PROBLEM TO SOLVE: Copy out only the lines running from the one that contains "I need masks" through the end of the listing. Pictures stay out.
■ ■ ■ ■
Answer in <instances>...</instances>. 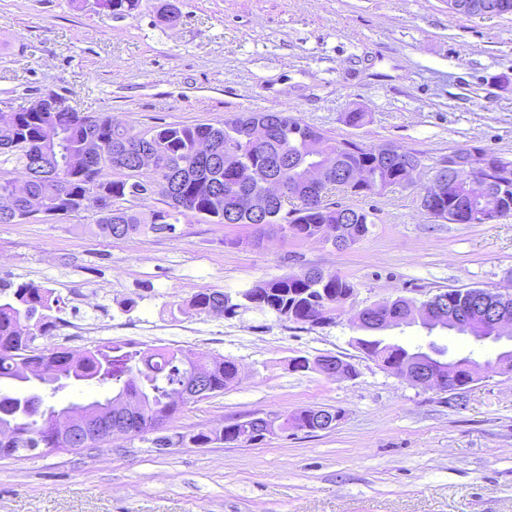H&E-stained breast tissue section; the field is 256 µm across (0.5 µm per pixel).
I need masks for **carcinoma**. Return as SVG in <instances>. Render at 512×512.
I'll return each mask as SVG.
<instances>
[{"label": "carcinoma", "mask_w": 512, "mask_h": 512, "mask_svg": "<svg viewBox=\"0 0 512 512\" xmlns=\"http://www.w3.org/2000/svg\"><path fill=\"white\" fill-rule=\"evenodd\" d=\"M297 118L286 112H246L226 117L214 124L169 125L138 131L112 120L110 116L89 115L68 105L59 94L50 91L16 112L0 113V195L8 192L3 182L8 173L4 165L14 163L26 168L29 192L41 198L44 214L65 209L66 215H88L96 232L107 238H126L175 232L180 218H203L211 224L224 223L228 207L246 209V195L237 192L244 171L262 172L288 182V197L273 204V217L259 224V231L280 232L284 225L292 236L303 240L330 241L326 230H343L355 245L370 234L374 221L371 213L359 207H347L327 201L328 194L340 188L359 194L350 182L353 173L365 170L383 184L399 183V172L417 153L403 151L394 158L380 155L381 146H363L354 141L331 140L336 150L337 171L329 186H310L301 182L294 162L308 154V144L290 139L283 126ZM68 133L67 151L72 162L62 165L42 152L56 129ZM211 135L220 155L216 165L197 151V142ZM147 137L149 150L157 157V169L151 173L128 171L106 182V194L95 196L96 171L85 159L90 144L101 147L112 157L138 136ZM232 140L236 151L227 154L224 141ZM165 199L167 208L149 214L136 209V199L146 187ZM484 203V192L461 182L448 184L444 198L435 206L448 215L462 209L476 210ZM30 218L25 200L18 199L8 211H0V224H20ZM355 292V286L337 273L317 268H302L271 280L258 281L234 302L222 292L203 288L189 301L195 314L233 313L239 308H256L274 313L278 318L298 324L334 319ZM62 301L54 289L35 284H20L0 299V382L18 386L13 393L0 391V424L14 425L11 434L0 431V458L22 459L25 453L45 448L60 449L54 432L42 426L37 414L57 410L47 406L38 395L28 397L30 384L41 378V367L51 369L43 390L54 397L67 383L84 382L112 385V398L136 400L138 409L132 418L134 437H145L171 420L184 401L173 394L193 382L194 374L206 375L203 398L224 391L236 381L234 361L215 358L189 346H162L126 350L112 341H100L78 358L61 347H40L36 341L51 335L60 321ZM358 347L389 372L409 360L413 351L401 344H385L374 336L356 339ZM477 363L462 358L448 364L442 376L448 391L467 388L478 380ZM343 412L333 407L304 409L284 417H254L236 421L220 429L194 434L175 432L151 439L156 448L214 442H256L255 433L274 422L284 429L307 432L330 430L329 419L342 420Z\"/></svg>", "instance_id": "obj_1"}]
</instances>
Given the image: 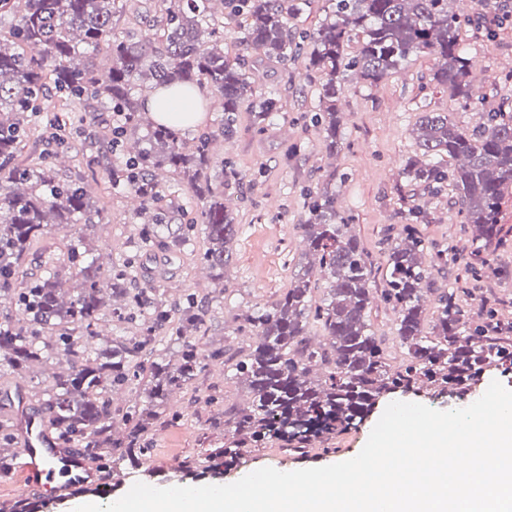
■ ■ ■ ■
REPLY TO THE EXERCISE:
I need masks for **carcinoma**. Return as SVG in <instances>. Render at 512×512.
I'll return each mask as SVG.
<instances>
[{"label": "carcinoma", "mask_w": 512, "mask_h": 512, "mask_svg": "<svg viewBox=\"0 0 512 512\" xmlns=\"http://www.w3.org/2000/svg\"><path fill=\"white\" fill-rule=\"evenodd\" d=\"M297 118L286 112H246L226 117L214 124L169 125L138 131L112 120L110 116L89 115L68 105L59 94L50 91L16 112L0 113V195L8 192L3 182L8 173L4 165L14 163L26 168L29 192L41 198L44 214L65 209L66 215H88L96 232L107 238H126L175 232L180 218H203L211 224L224 223L228 207L246 209V195L237 192L244 171L262 172L288 182V197L273 204V217L259 224V231L280 232L284 225L292 236L303 240L330 241L326 230H343L355 245L370 234L374 221L371 213L359 207H347L327 201L328 194L340 188L359 194L350 182L353 173L365 170L383 184L399 183V172L417 153L403 151L394 158L380 155L381 146H363L354 141L331 140L336 150L337 171L329 186H310L301 182L294 162L308 154V144L290 139L283 126ZM68 133L67 151L72 162L62 165L42 152L56 129ZM211 135L220 155L216 165L197 151V142ZM147 137L149 150L157 157V169L151 173L128 171L106 182V194L95 196L96 171L85 159L90 144L101 147L112 157L138 136ZM232 140L236 151L227 154L224 141ZM165 199L167 208L149 214L136 209V199L146 187ZM484 203V192L461 182L448 184L444 198L435 206L448 215L462 209L476 210ZM30 218L25 200L18 199L8 211H0V224H20ZM355 292V286L337 273L317 268H302L271 280L258 281L234 302L222 292L203 288L189 301L195 314L233 313L239 308H256L274 313L278 318L298 324L334 319ZM62 301L54 289L35 284H20L0 299V382L18 386L13 393L0 391V424L14 425L11 434L0 431V458L22 459L25 453L45 448L60 449L54 432L42 426L37 414L57 410L47 406L38 395L28 397L30 384L41 378V367L51 369L43 390L54 397L67 383L84 382L112 385V398L136 400L138 409L132 418L134 437H145L171 420L184 401L173 394L193 382L194 374L206 375L203 398L224 391L236 381L234 361L215 358L189 346H162L126 350L112 341H100L78 358L61 347H40L36 341L51 335L60 321ZM358 347L389 372L409 360L413 351L401 344H385L374 336L356 339ZM477 363L462 358L448 364L442 376L448 391L467 388L478 380ZM343 412L333 407L304 409L284 417H254L236 421L220 429L194 434L175 432L151 439L156 448L214 442H256L255 433L274 422L284 429L307 432L330 430L329 419L342 420Z\"/></svg>", "instance_id": "obj_1"}]
</instances>
Given the image: 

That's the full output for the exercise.